> **ABOUT THIS TASK**:
Let the answer be the lines from the one with "purple nut: 3 -> 5" to the end of the entries, copied exactly with both boundary lines kept.

● ● ● ● ● ● ●

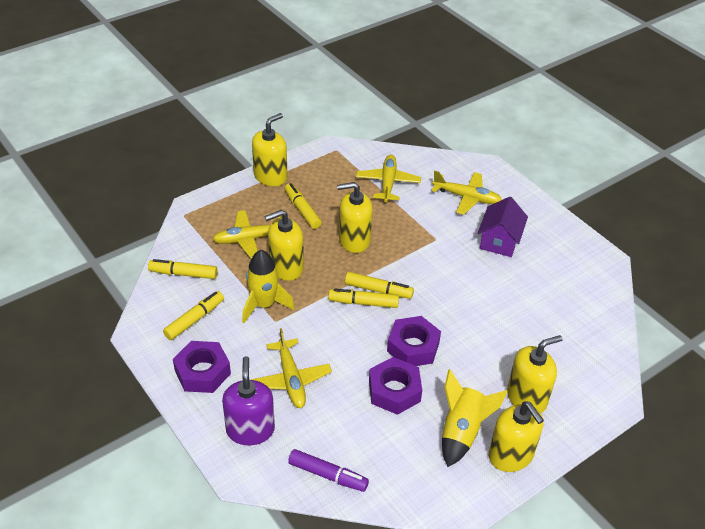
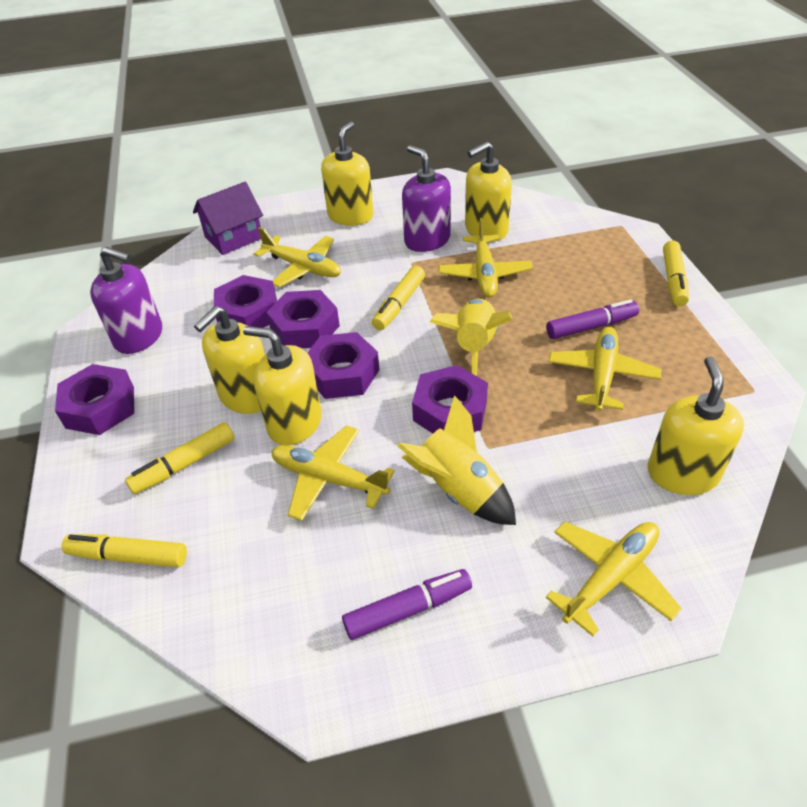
purple marker: 1 -> 2
purple nut: 3 -> 5
purple soap dispenser: 1 -> 2
yellow marker: 5 -> 4
yellow plane: 4 -> 5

● ● ● ● ● ● ●

> **THE ANSWER**:
purple nut: 3 -> 5
purple soap dispenser: 1 -> 2
yellow marker: 5 -> 4
yellow plane: 4 -> 5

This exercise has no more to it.